▸ **EXERCISE REQUIREMENTS**: Give exactly the lines from the one that contains "[(69,116),(33,99),(18,130),(53,147),(69,116)]" through the end of the entries below, both included; the pictures stay out.

▸ **EXERCISE INPUTS**:

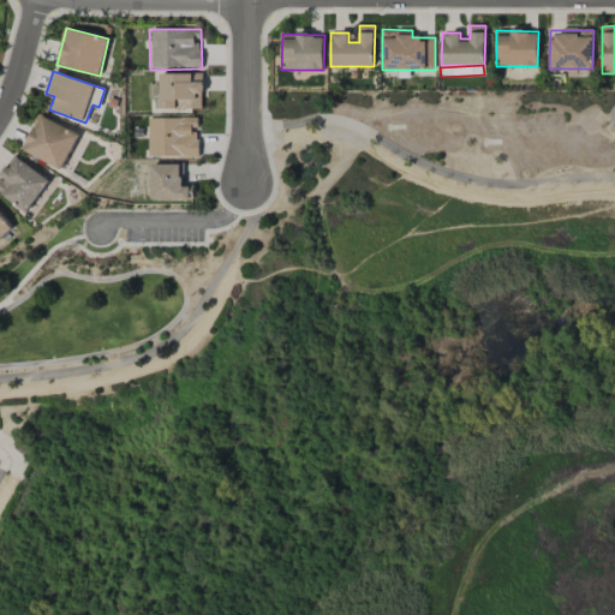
[(160,108),(202,109),(203,75),(160,73),(160,108)]
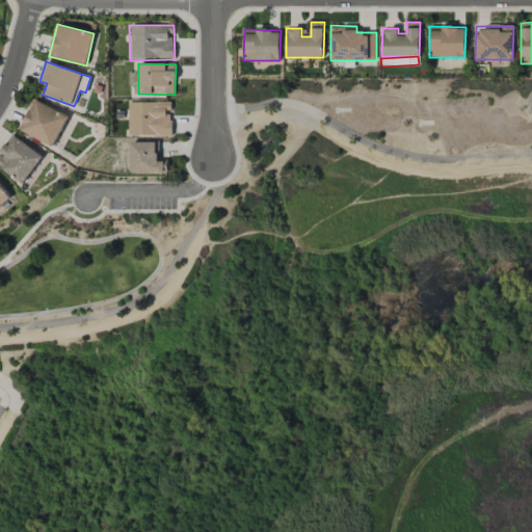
[(69,116),(33,99),(18,130),(53,147),(69,116)]
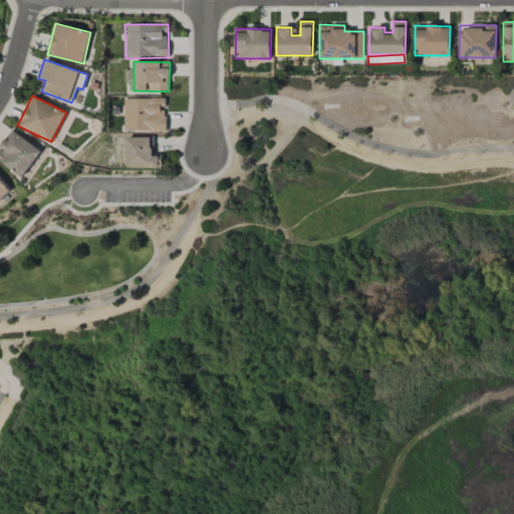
[(166,131),(166,107),(165,107),(165,98),(124,98),(124,131),(166,131)]
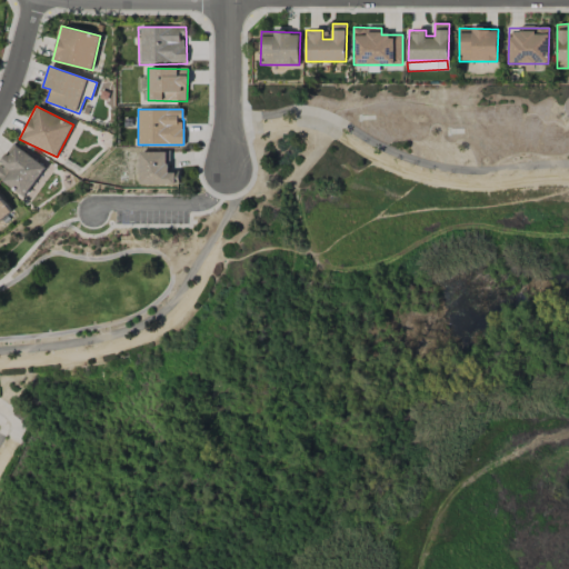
[(46,168),(13,143),(0,160),(0,163),(1,165),(0,165),(0,178),(25,197),(46,168)]
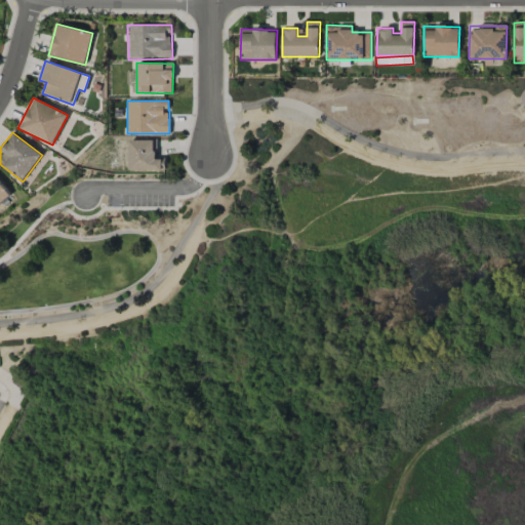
[(129,170),(165,169),(165,159),(157,159),(156,139),(128,140),(129,170)]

▸ **EXPECTED OUTPUT**:
[(69,116),(33,99),(18,130),(53,147),(69,116)]
[(166,131),(166,107),(165,107),(165,98),(124,98),(124,131),(166,131)]
[(46,168),(13,143),(0,160),(0,163),(1,165),(0,165),(0,178),(25,197),(46,168)]
[(129,170),(165,169),(165,159),(157,159),(156,139),(128,140),(129,170)]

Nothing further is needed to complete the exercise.